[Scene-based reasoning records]

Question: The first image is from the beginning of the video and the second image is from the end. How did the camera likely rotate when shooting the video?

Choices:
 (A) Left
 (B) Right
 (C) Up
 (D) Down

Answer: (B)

WRITTEN REQUEST: Show every line of the items above that contains the string "first". Matching is case-sensitive.

THE OUTPUT:
Question: The first image is from the beginning of the video and the second image is from the end. How did the camera likely rotate when shooting the video?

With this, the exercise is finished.